[Coordinate-based change listings]

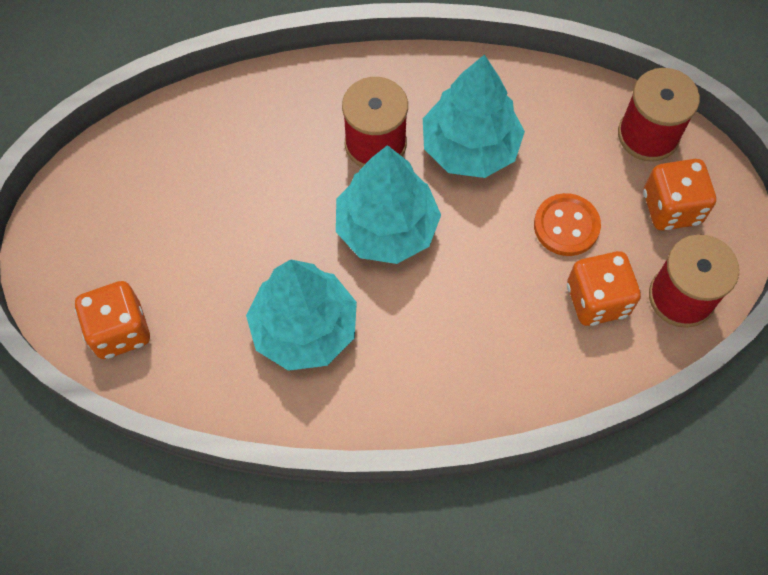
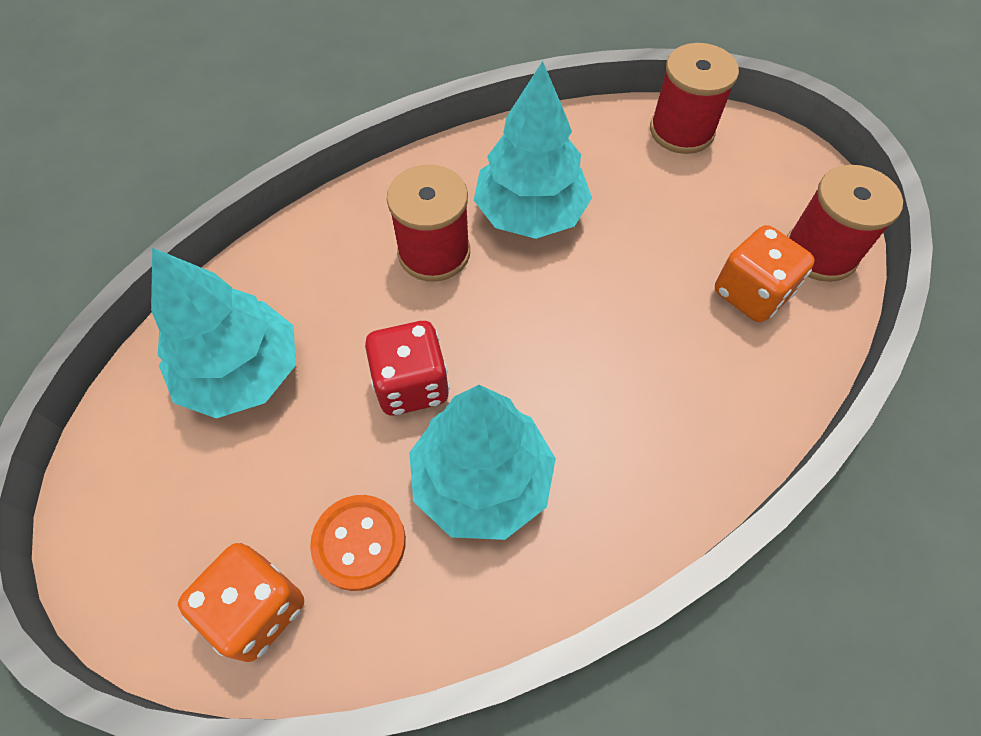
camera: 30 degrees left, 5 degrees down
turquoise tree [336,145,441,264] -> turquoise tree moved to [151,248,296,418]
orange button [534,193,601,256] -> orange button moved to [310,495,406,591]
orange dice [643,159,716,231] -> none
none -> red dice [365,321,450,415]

**Prompt:**
Examine the records and pull out every line where the string "dice" occurs.

**Expected answer:**
orange dice [643,159,716,231] -> none
none -> red dice [365,321,450,415]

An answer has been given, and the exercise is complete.